:: LISTED RECORDS ::
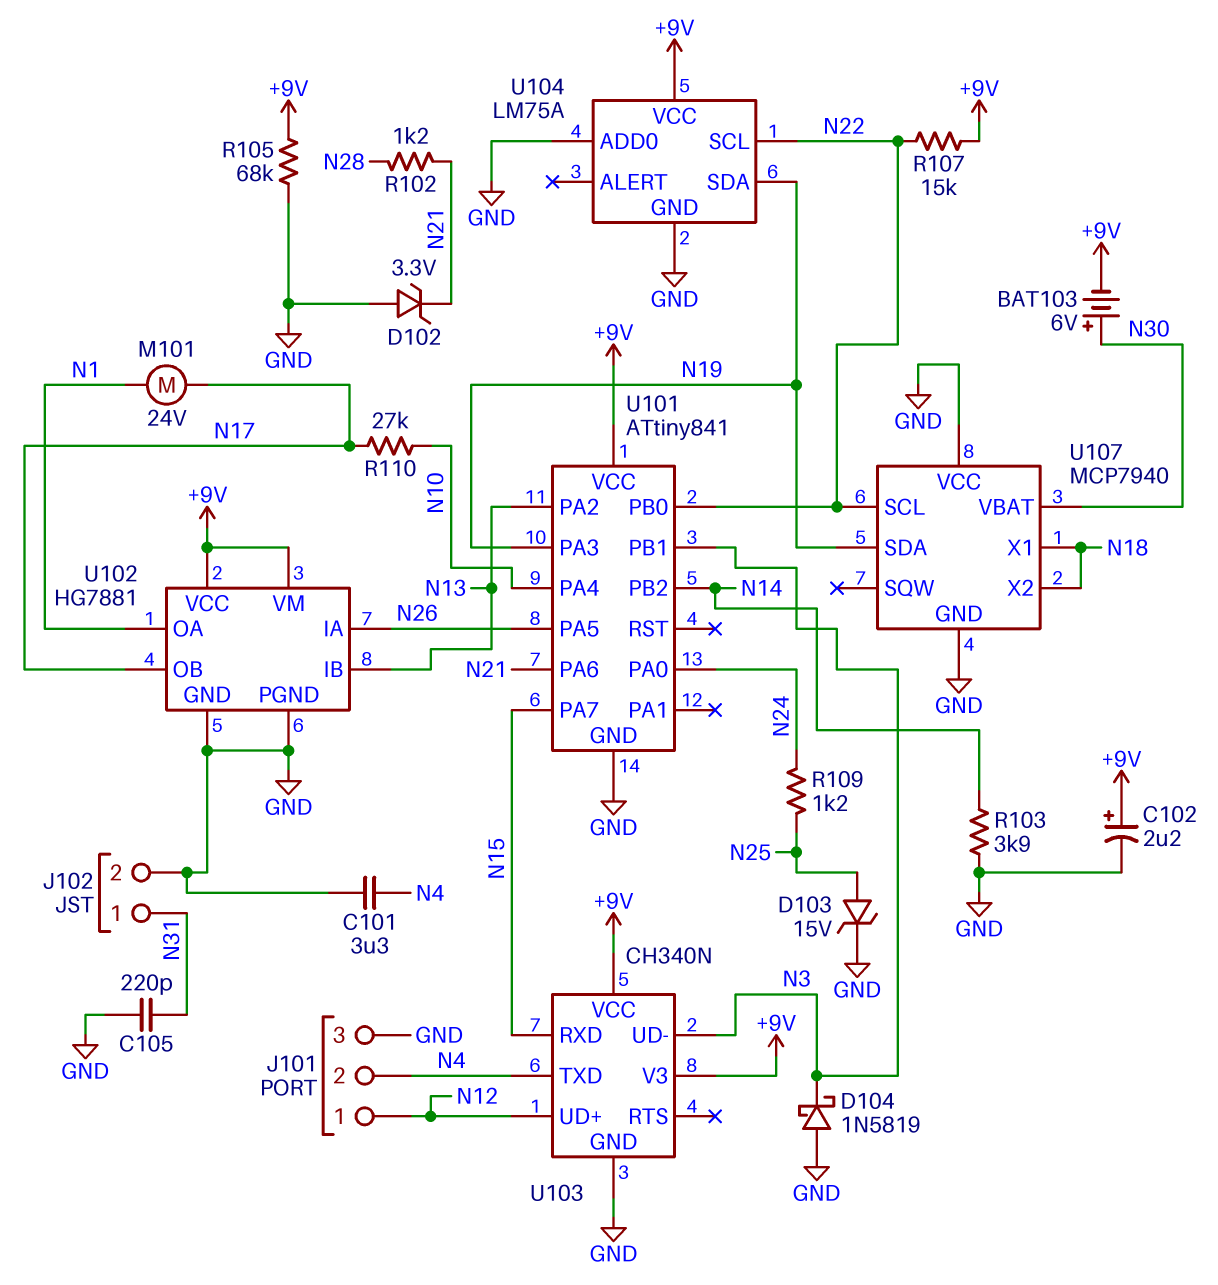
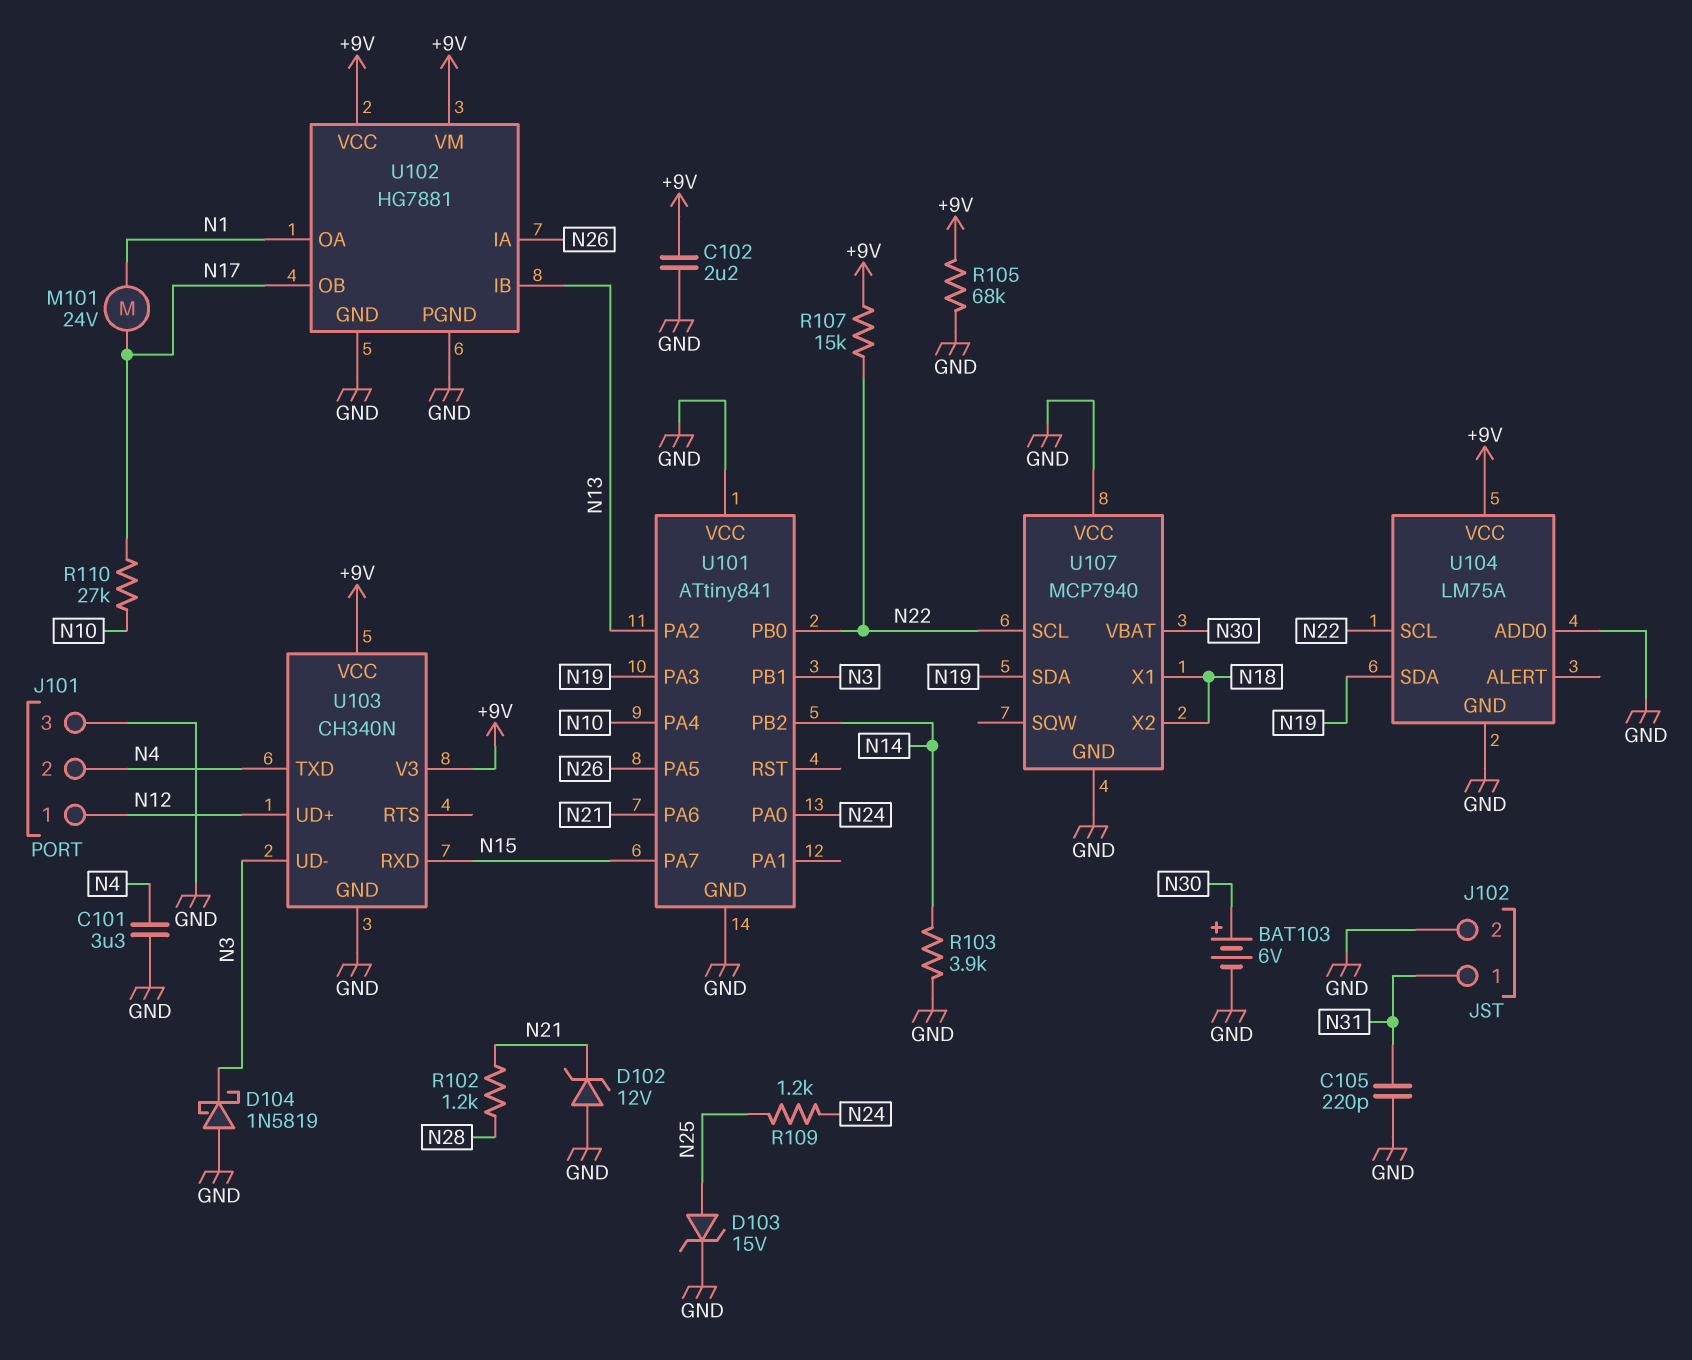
BAT103: 6V (plus N30, minus +9V) -> 6V (plus N30, minus GND)
C102: 2.2uF (plus +9V, minus GND) -> 2.2uF (+9V, GND)
D102: zener 3.3V (A GND, K N21) -> zener 12V (A GND, K N21)
U101 pin VCC: +9V -> GND

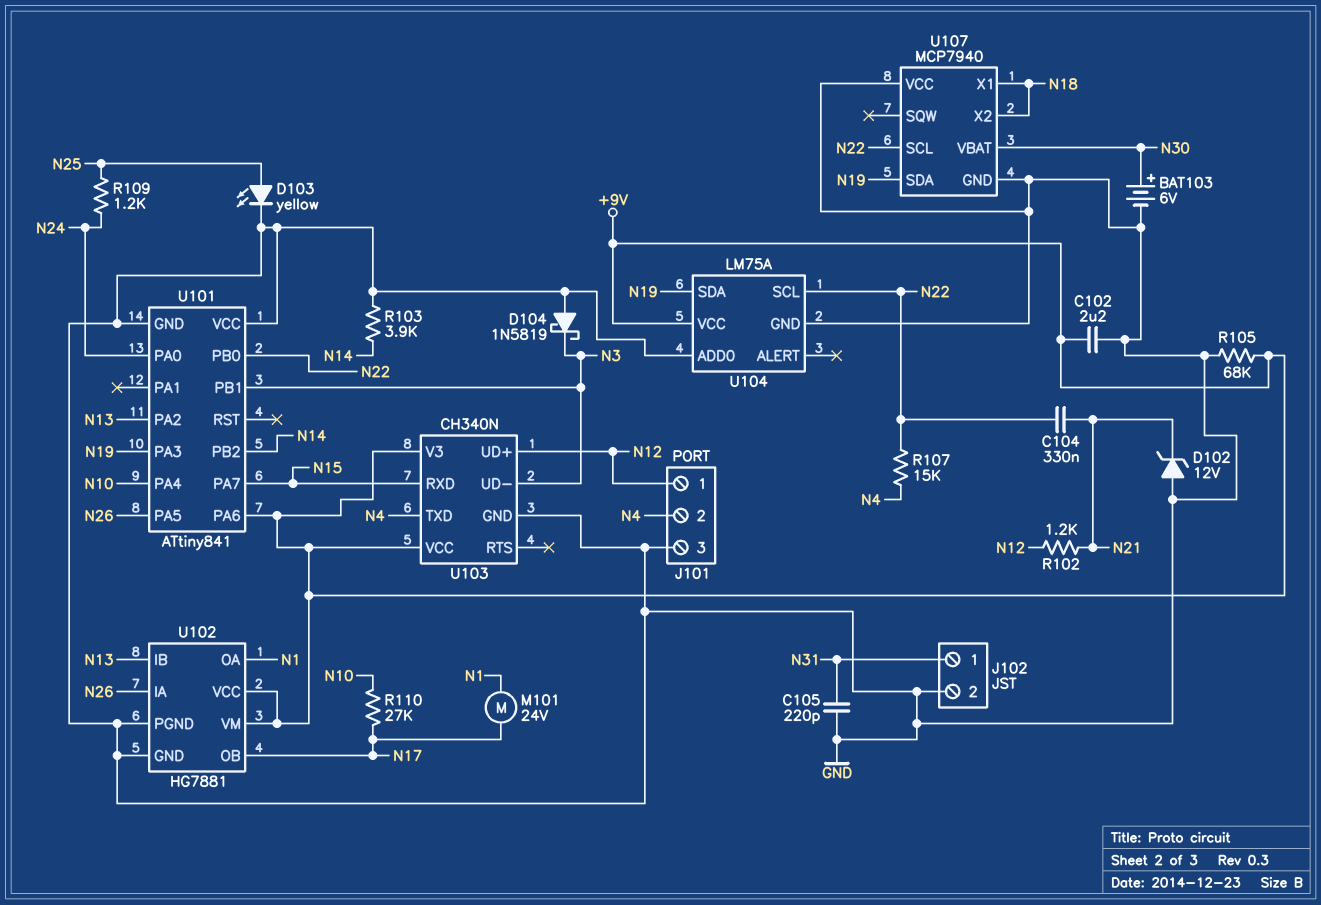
C101: 3.3uF (GND, N4) -> none
C104: none -> 330nF (N21, N22)
D103: zener 15V (A N25, K GND) -> LED yellow (A N25, K GND)
R102: 1.2k (N21, N28) -> 1.2k (N12, N21)
R107: 15k (+9V, N22) -> 15k (N4, N22)
U101 pin PA6: N21 -> +9V

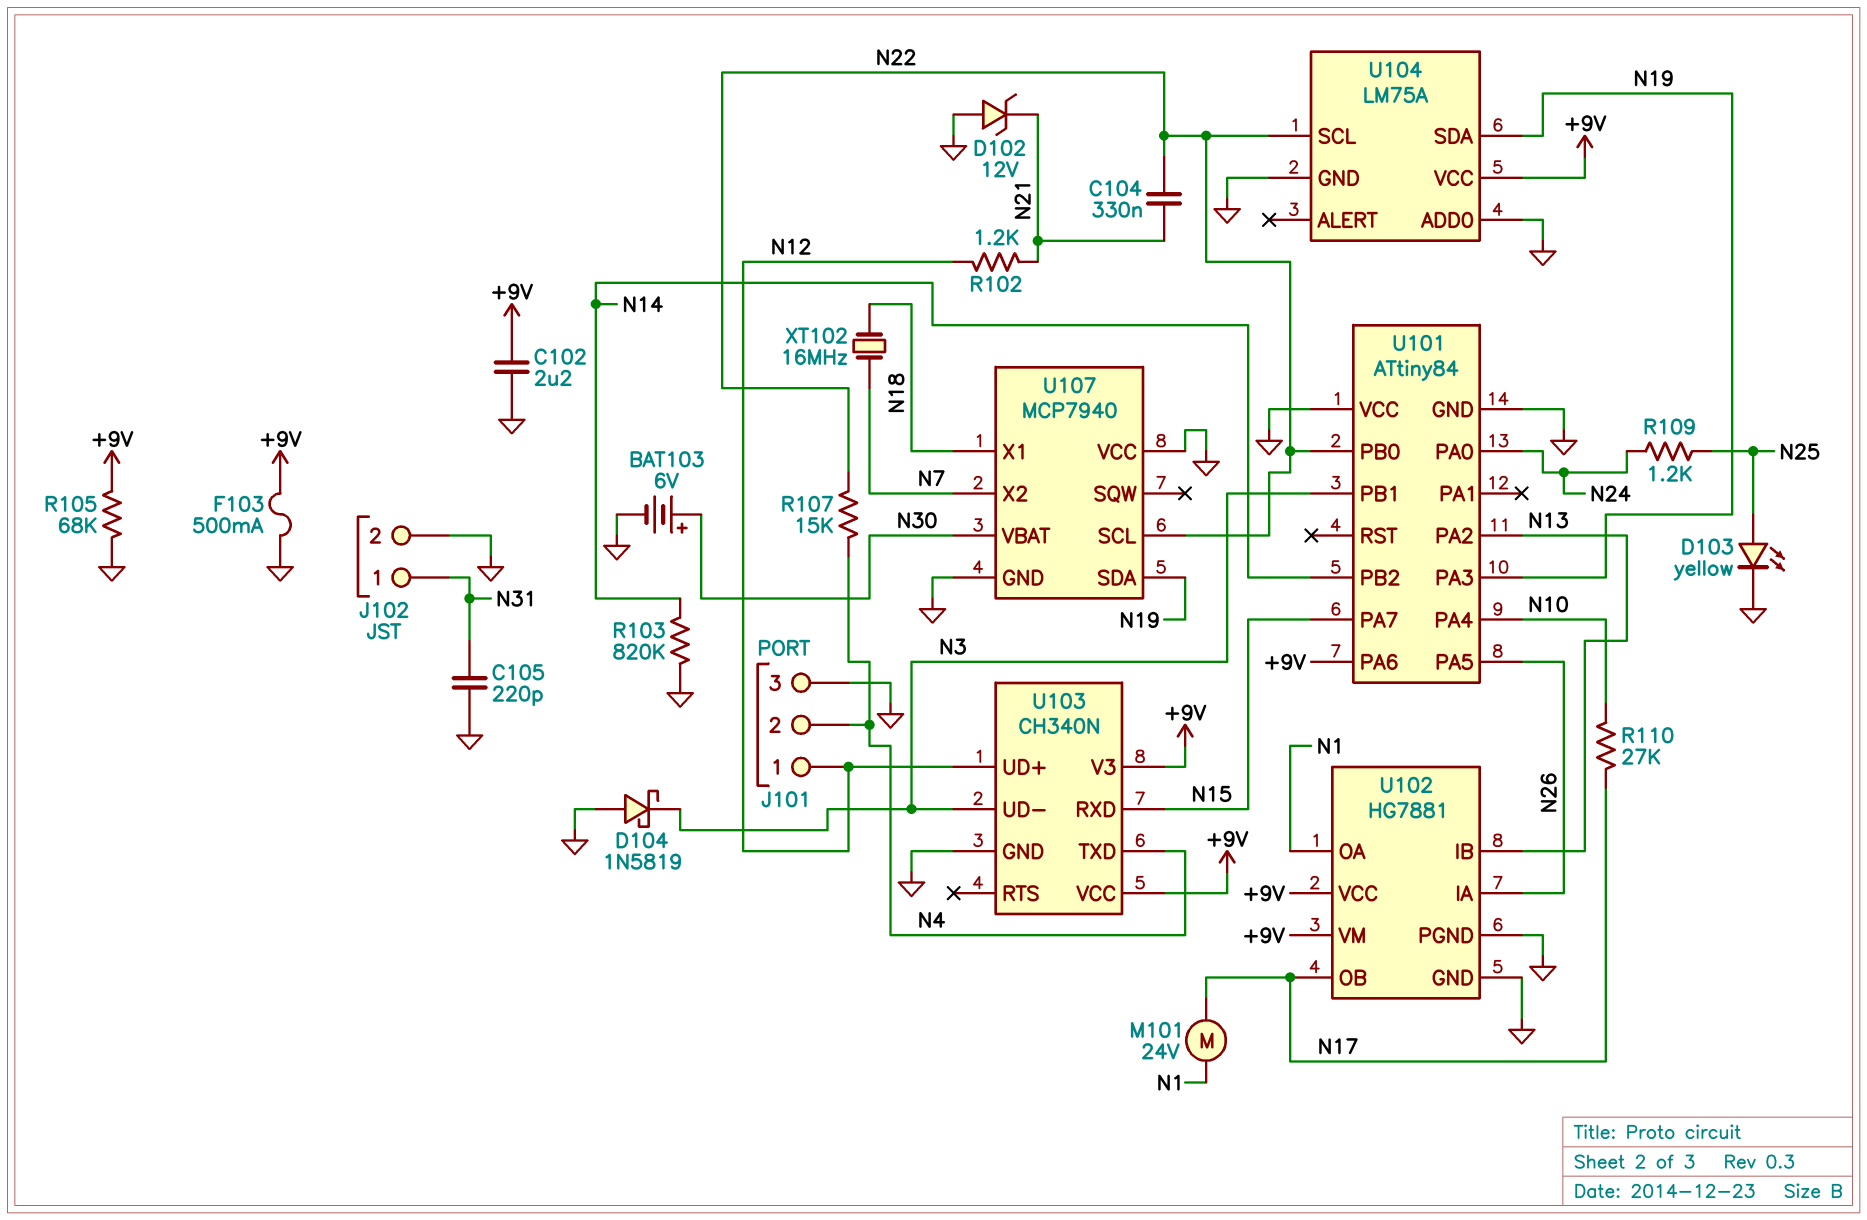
F103: none -> 500mA (+9V, GND)
R103: 3.9k (GND, N14) -> 820k (GND, N14)
U101: ATtiny841 -> ATtiny84
U107 pin X2: N18 -> N7
XT102: none -> 16MHz (N7, N18)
:::
◆ PROBLEM TO WORK ON
Beginning with the line that contains "R102: 1.2k (N21, N28) -> 1.2k (N12, N21)", write out every line through the last one in the records, exactly and without pictures.

◆ SOLUTION FOR THIS EXERCISE
R102: 1.2k (N21, N28) -> 1.2k (N12, N21)
R107: 15k (+9V, N22) -> 15k (N4, N22)
U101 pin PA6: N21 -> +9V

F103: none -> 500mA (+9V, GND)
R103: 3.9k (GND, N14) -> 820k (GND, N14)
U101: ATtiny841 -> ATtiny84
U107 pin X2: N18 -> N7
XT102: none -> 16MHz (N7, N18)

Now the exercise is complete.